*Written task:* Starting from the top of the entries below and ending with the line containing "black dice [630,76,689,136]", restate every line word for word, pictures omitted.

*Provided entries:*
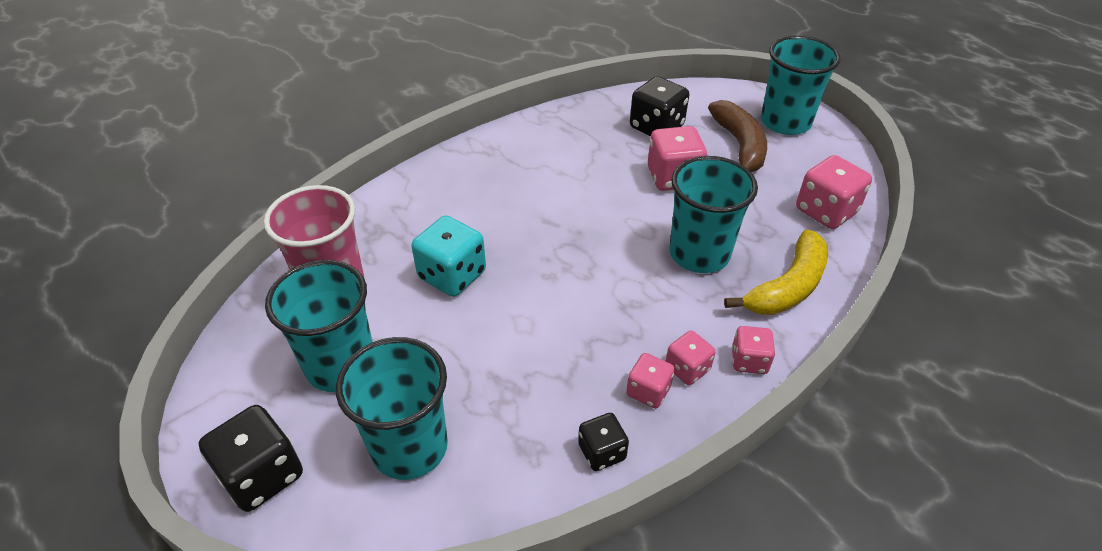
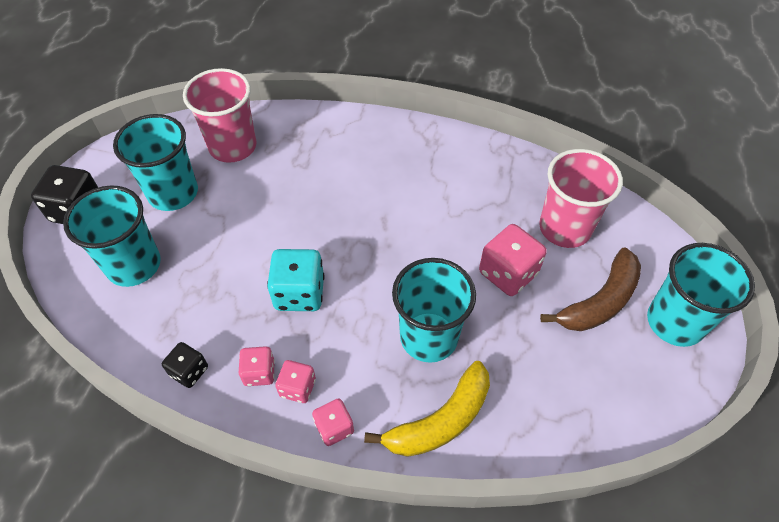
camera: 55 degrees right, 10 degrees up
turquoise dice [411,216,486,297] -> turquoise dice moved to [267,249,324,311]
black dice [630,76,689,136] -> pink cup [539,149,623,248]
yellow banana [724,230,828,315] -> yellow banana turned 45 degrees counterclockwise [364,361,490,457]
pink dice [796,155,872,229] -> none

*Answer for the task:*
camera: 55 degrees right, 10 degrees up
turquoise dice [411,216,486,297] -> turquoise dice moved to [267,249,324,311]
black dice [630,76,689,136] -> pink cup [539,149,623,248]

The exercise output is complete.